___ Extracted data ___

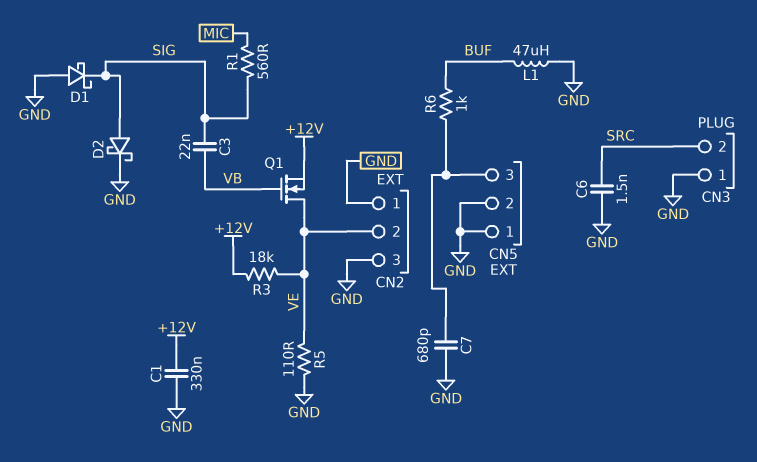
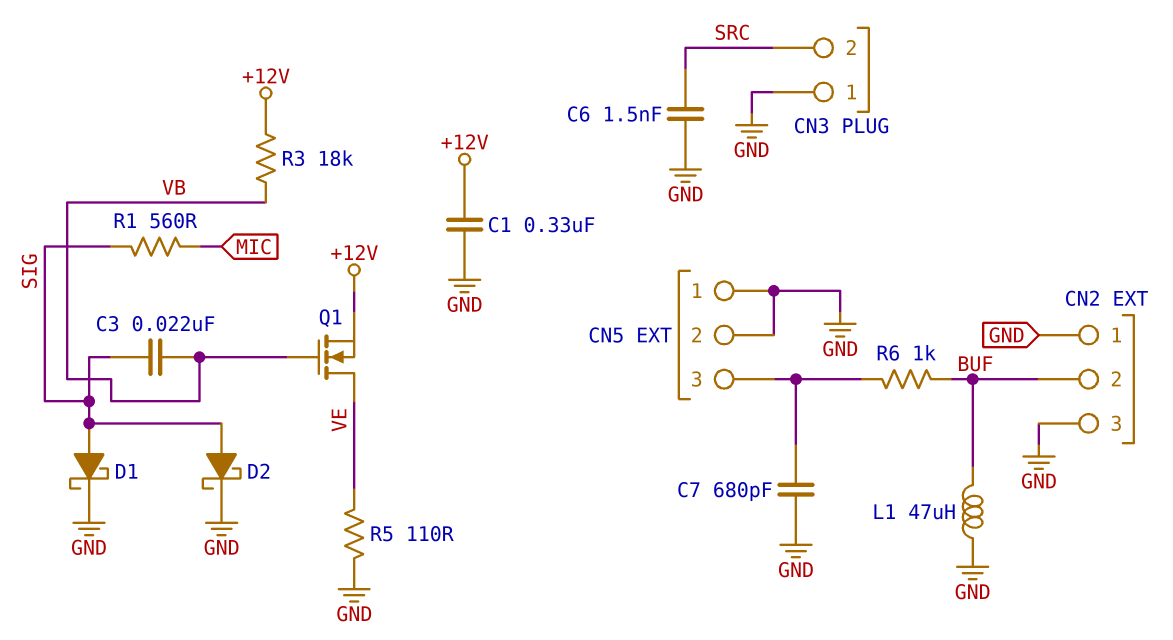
CN2 pin 2: VE -> BUF
D1: schottky (A GND, K SIG) -> schottky (A SIG, K GND)
R3: 18k (+12V, VE) -> 18k (+12V, VB)

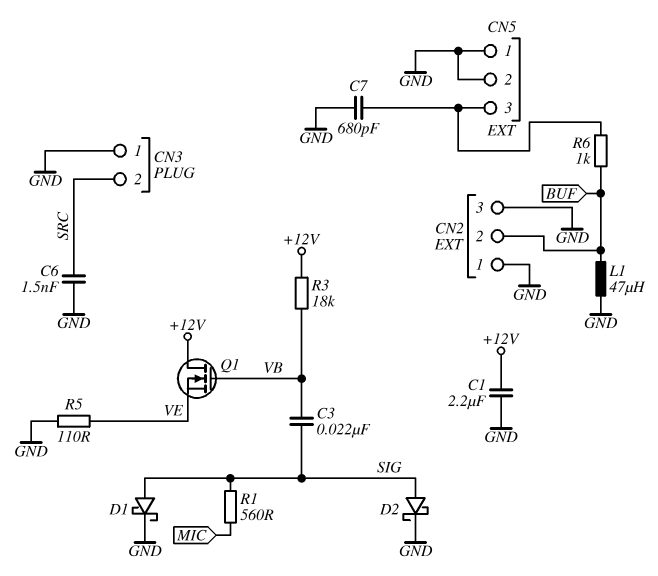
C1: 330nF (+12V, GND) -> 2.2uF (+12V, GND)
Q1: NMOS (G VB, D VE, S +12V) -> NMOS (G VB, D +12V, S VE)

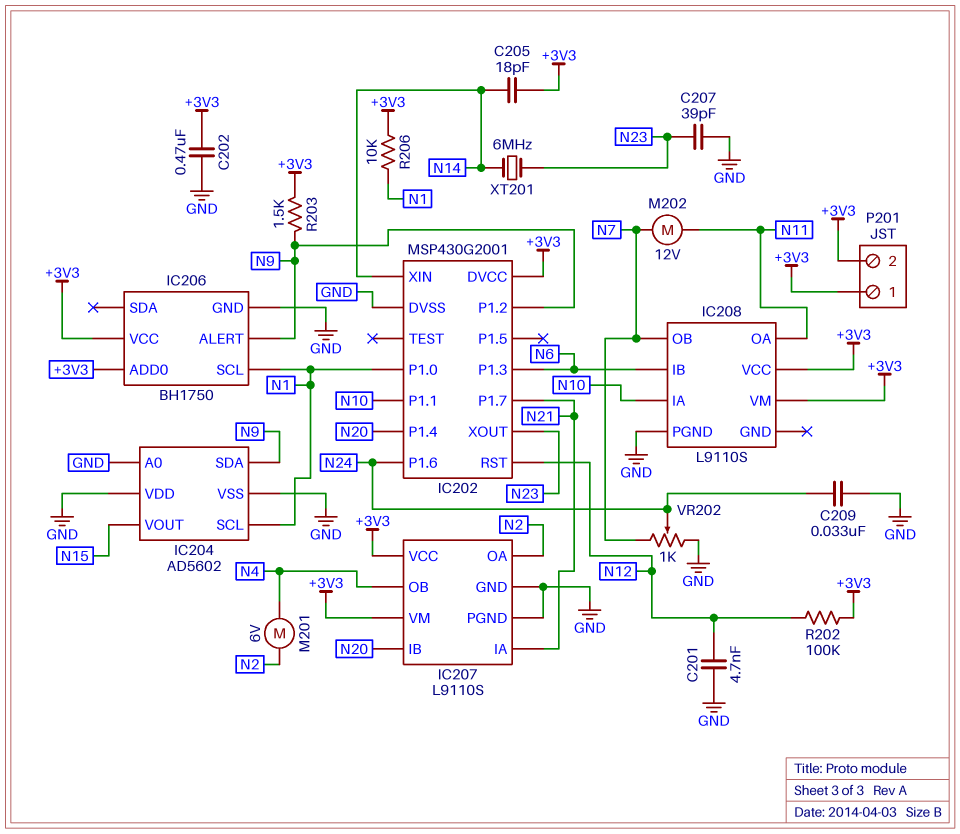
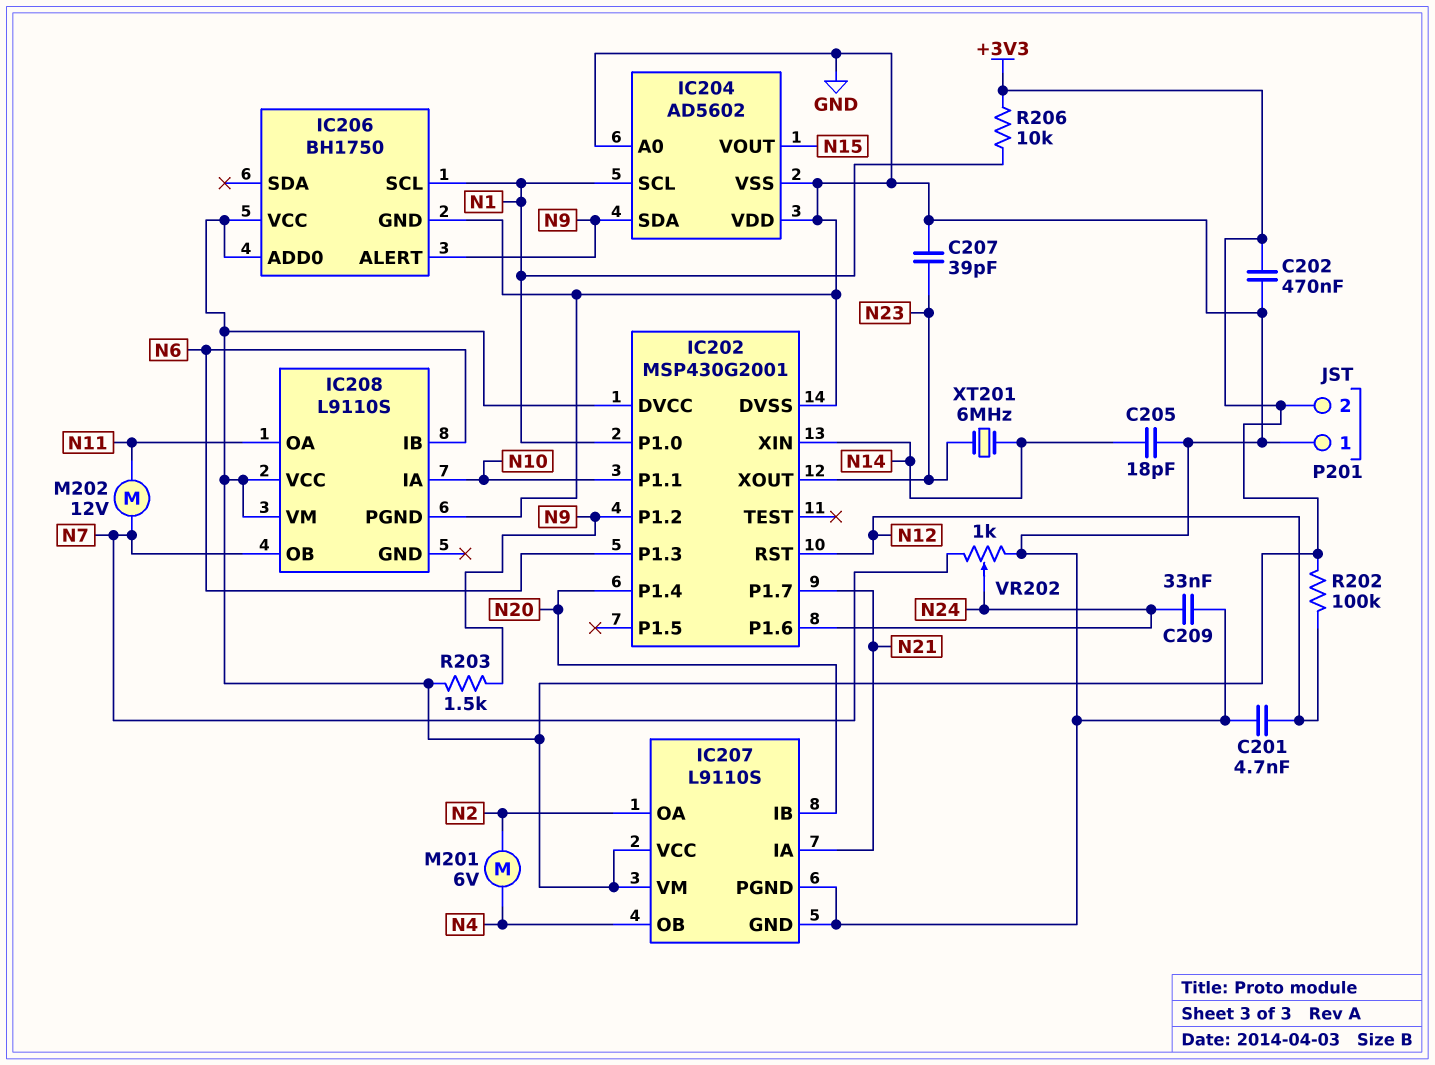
C205: 18pF (+3V3, N14) -> 18pF (GND, N14)
P201 pin 1: +3V3 -> GND

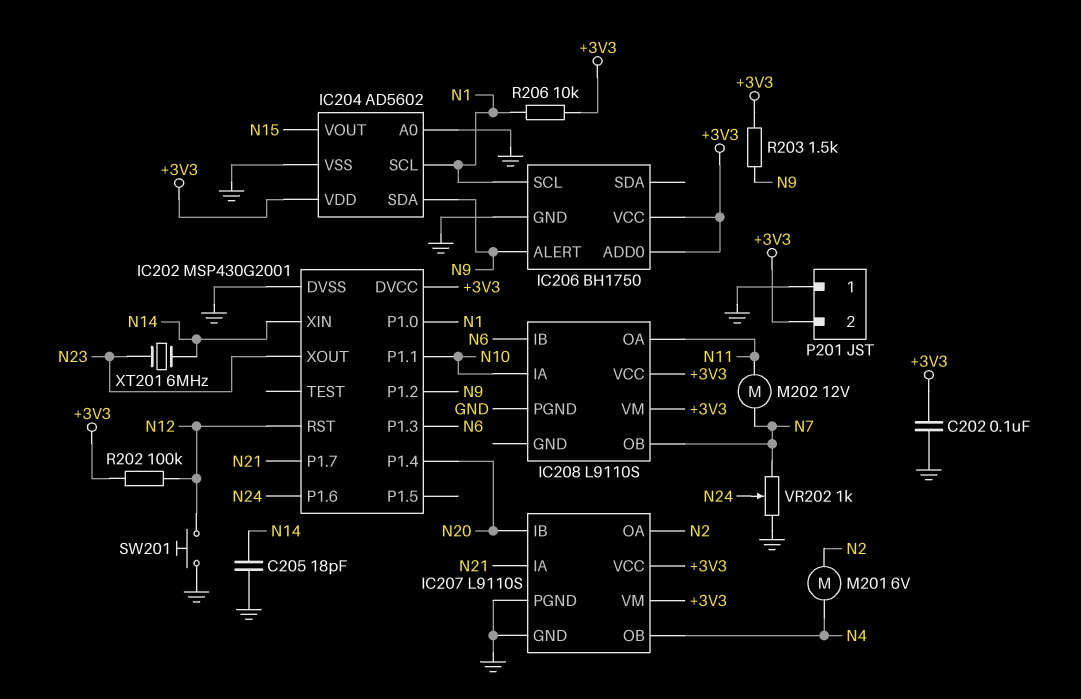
C201: 4.7nF (GND, N12) -> none
C202: 470nF (+3V3, GND) -> 100nF (+3V3, GND)
C207: 39pF (GND, N23) -> none
C209: 33nF (GND, N24) -> none
IC204 pin VDD: GND -> +3V3
SW201: none -> button (GND, N12)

___

▶ **Exercise instructions**:
Please transcribe each entry exactly, but skip any picture it holds.

▶ **Answer for this exercise**:
CN2 pin 2: VE -> BUF
D1: schottky (A GND, K SIG) -> schottky (A SIG, K GND)
R3: 18k (+12V, VE) -> 18k (+12V, VB)

C1: 330nF (+12V, GND) -> 2.2uF (+12V, GND)
Q1: NMOS (G VB, D VE, S +12V) -> NMOS (G VB, D +12V, S VE)

C205: 18pF (+3V3, N14) -> 18pF (GND, N14)
P201 pin 1: +3V3 -> GND

C201: 4.7nF (GND, N12) -> none
C202: 470nF (+3V3, GND) -> 100nF (+3V3, GND)
C207: 39pF (GND, N23) -> none
C209: 33nF (GND, N24) -> none
IC204 pin VDD: GND -> +3V3
SW201: none -> button (GND, N12)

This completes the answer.